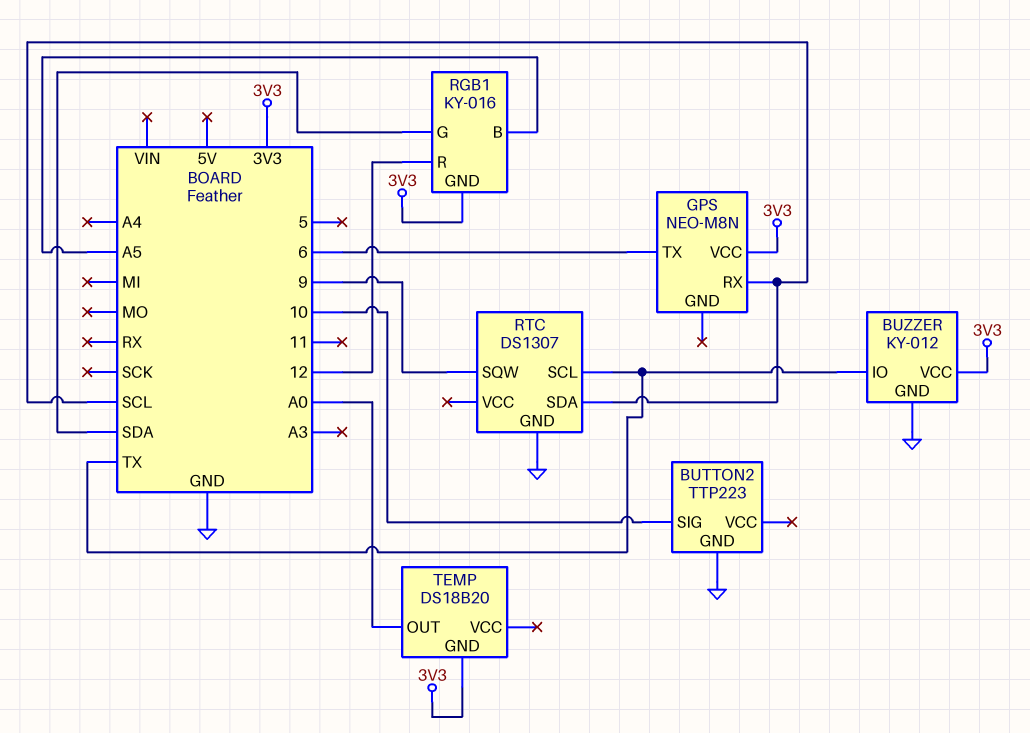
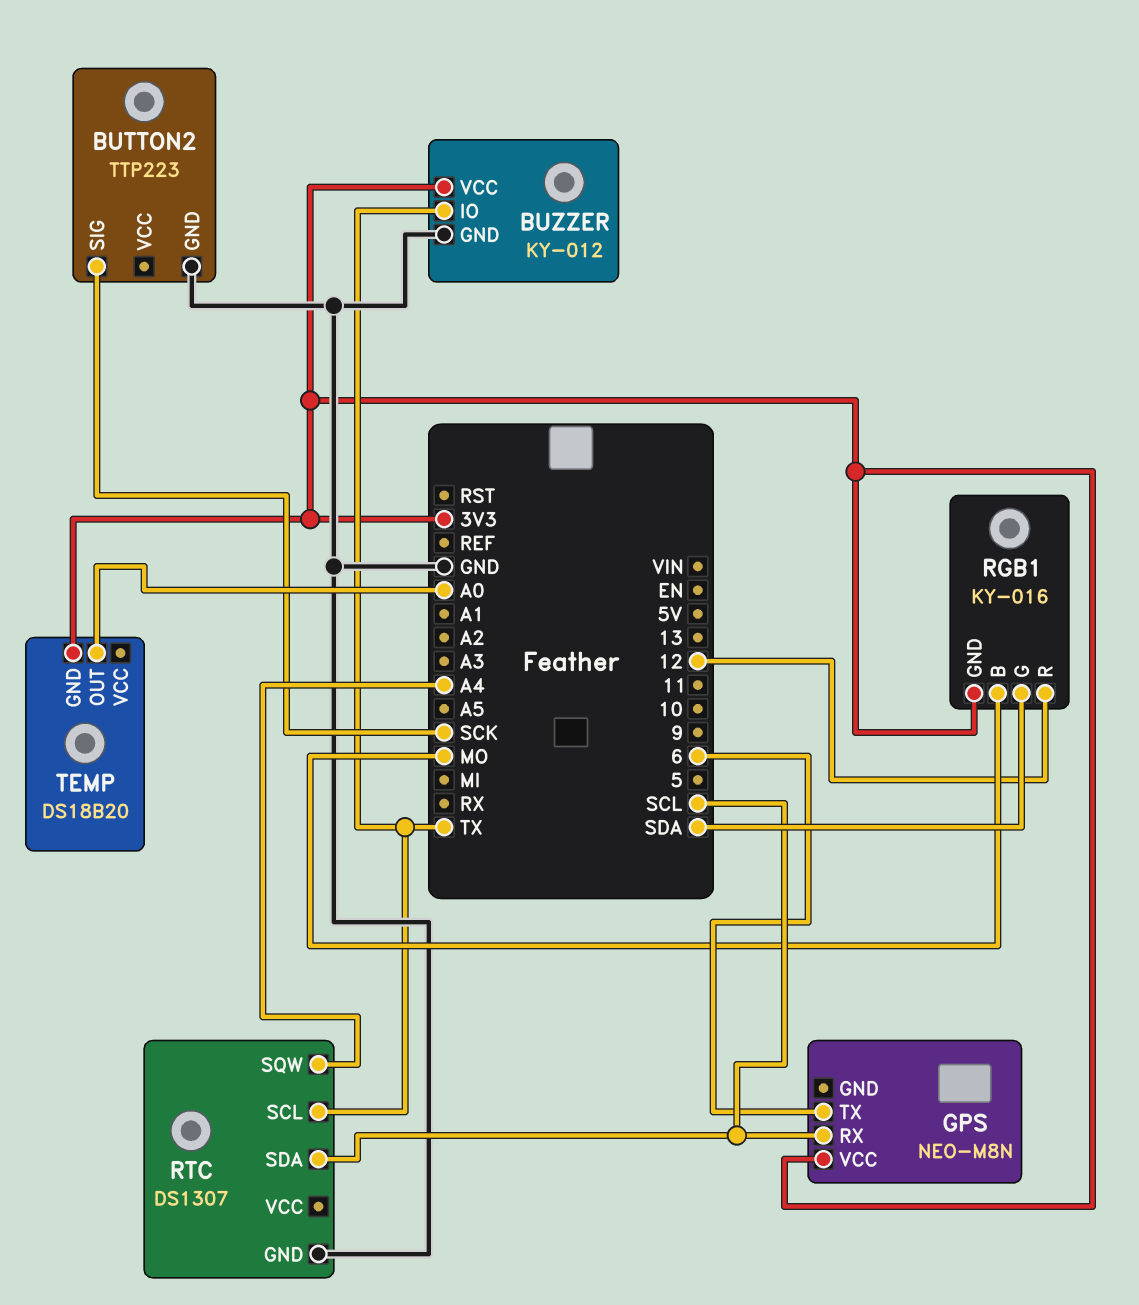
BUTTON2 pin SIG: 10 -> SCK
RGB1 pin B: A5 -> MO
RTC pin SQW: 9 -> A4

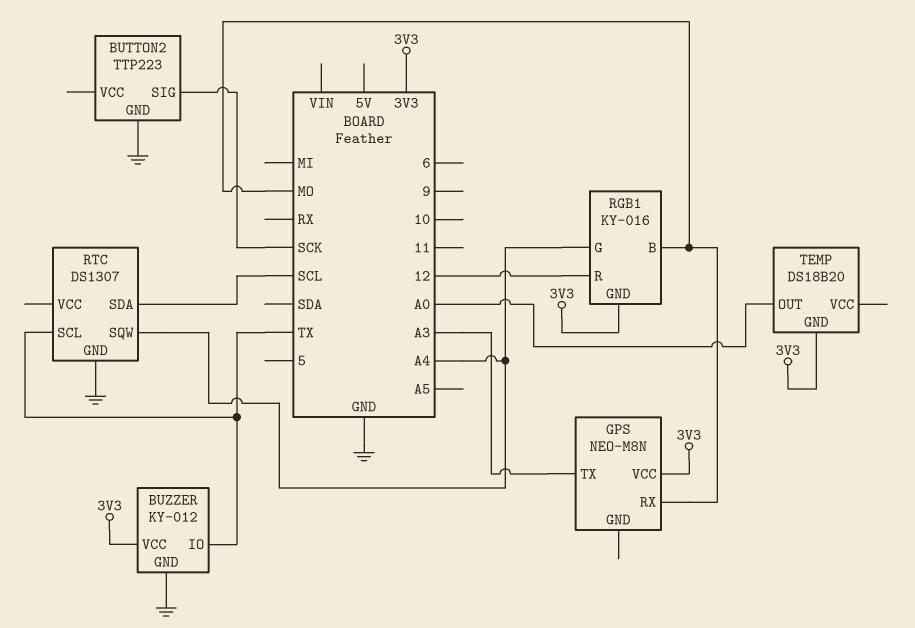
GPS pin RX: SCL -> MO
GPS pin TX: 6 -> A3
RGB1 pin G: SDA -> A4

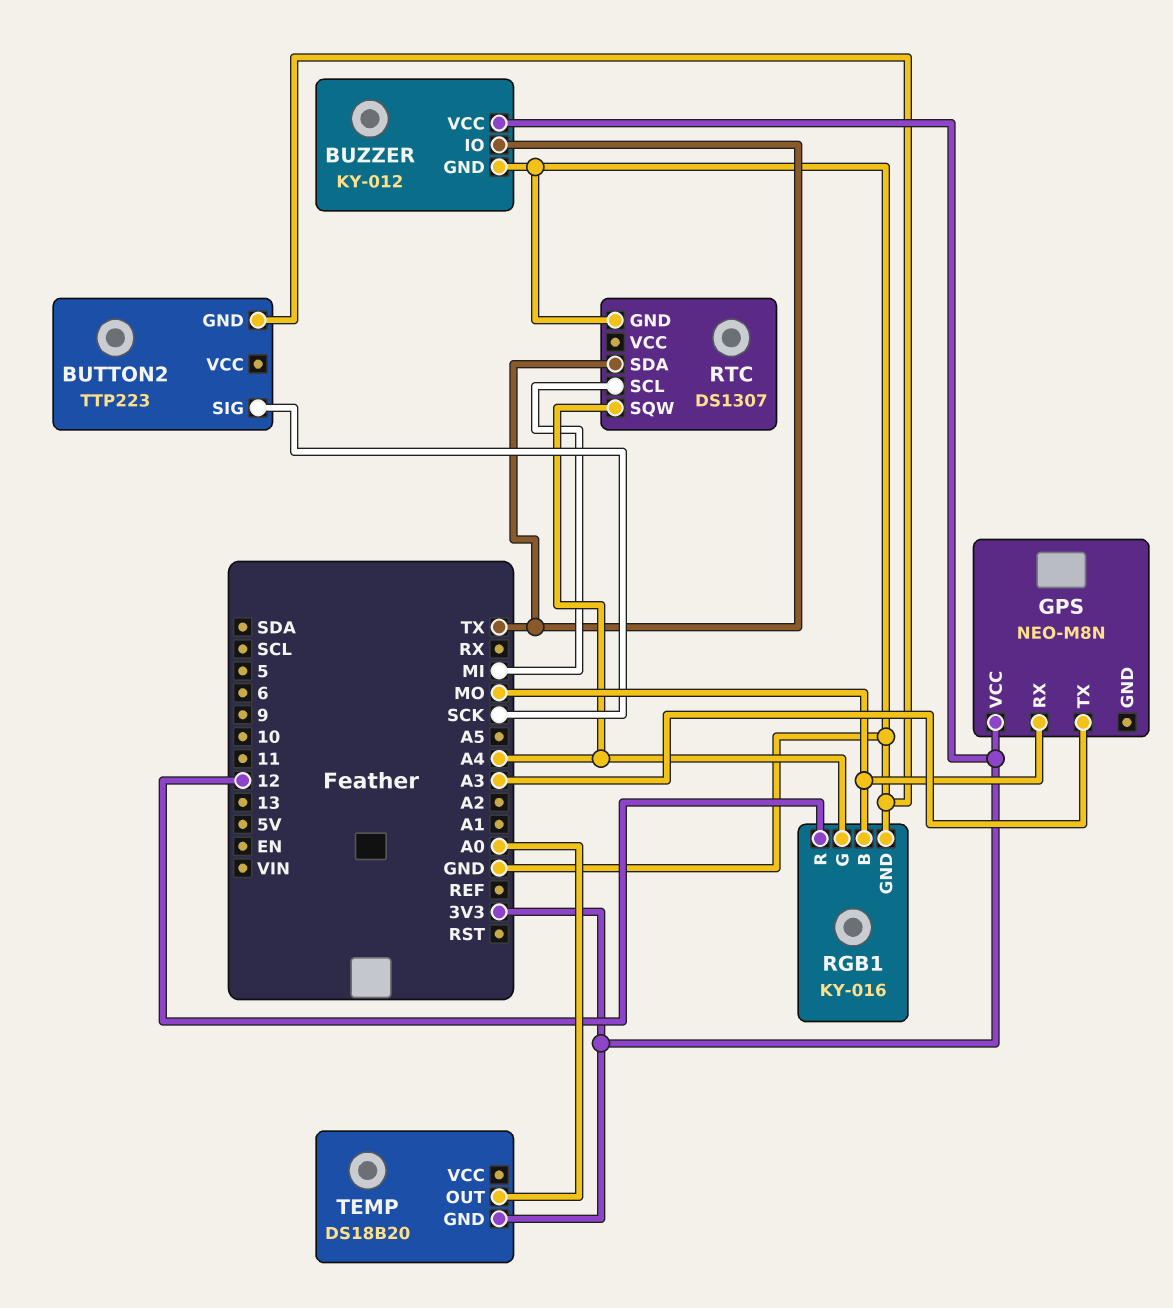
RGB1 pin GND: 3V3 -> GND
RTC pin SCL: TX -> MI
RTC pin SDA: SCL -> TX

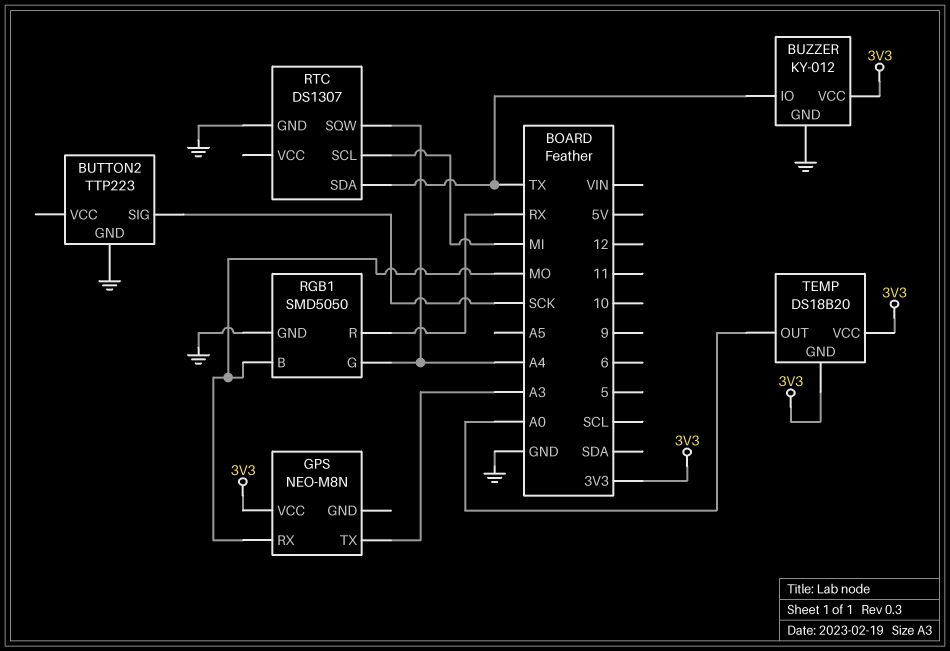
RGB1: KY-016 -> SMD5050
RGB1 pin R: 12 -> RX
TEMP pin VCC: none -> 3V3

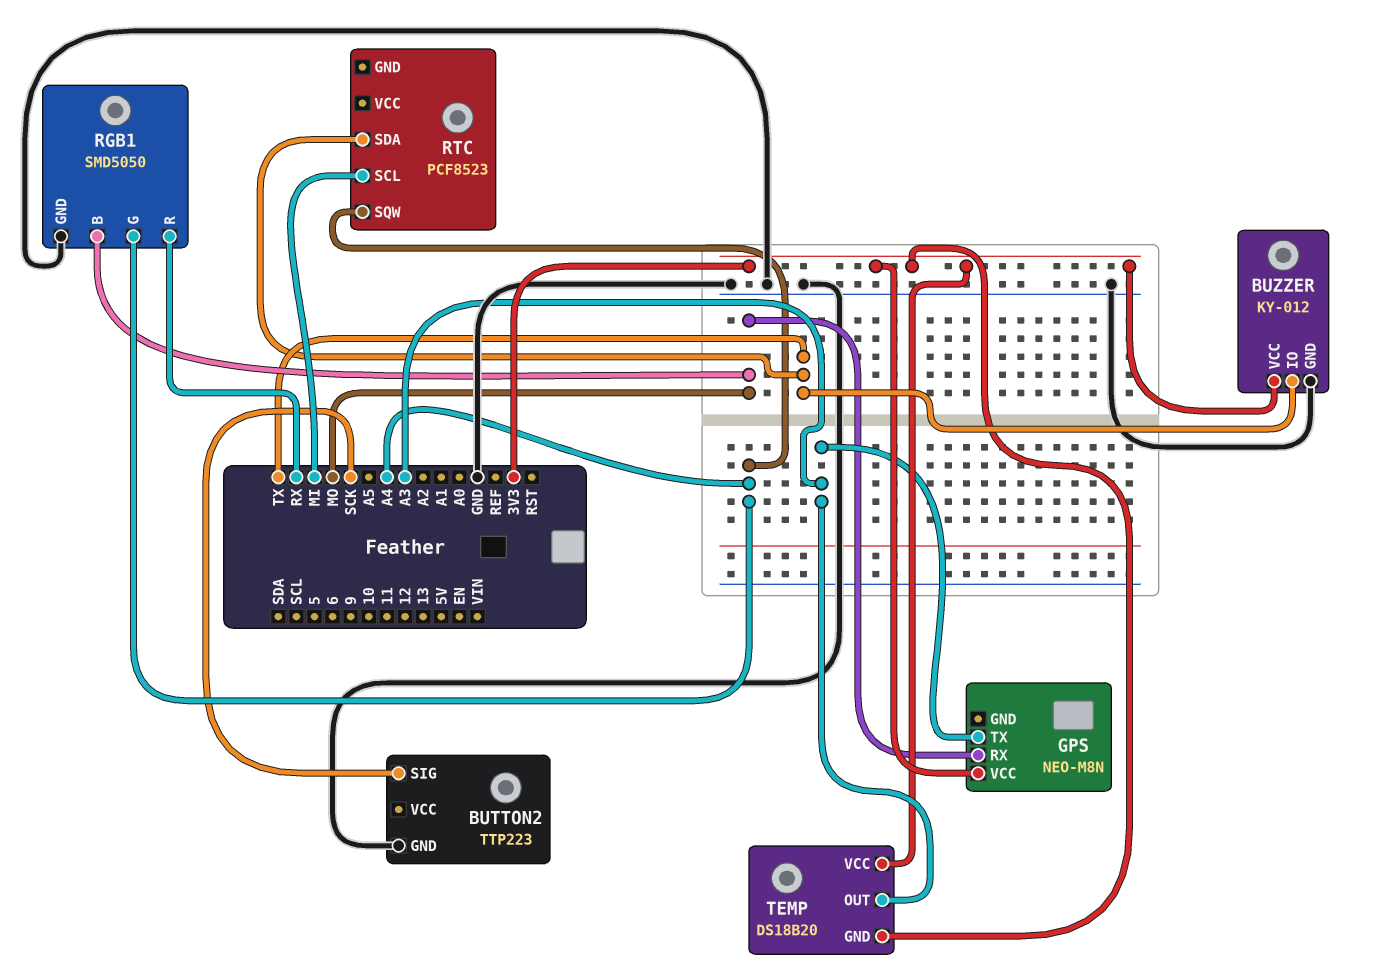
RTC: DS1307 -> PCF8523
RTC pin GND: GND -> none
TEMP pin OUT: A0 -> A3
==
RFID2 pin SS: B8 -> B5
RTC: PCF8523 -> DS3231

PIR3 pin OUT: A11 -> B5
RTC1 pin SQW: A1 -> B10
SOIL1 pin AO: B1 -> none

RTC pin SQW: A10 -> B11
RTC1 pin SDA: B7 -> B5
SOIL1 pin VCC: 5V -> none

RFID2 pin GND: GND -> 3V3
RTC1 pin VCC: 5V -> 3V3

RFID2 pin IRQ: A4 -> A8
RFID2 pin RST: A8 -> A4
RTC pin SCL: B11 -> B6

TASK:
In the records above, find each line that mentions the word "none", and copy it.

EXERCISE OUTPUT:
TEMP pin VCC: none -> 3V3
RTC pin GND: GND -> none
SOIL1 pin AO: B1 -> none
SOIL1 pin VCC: 5V -> none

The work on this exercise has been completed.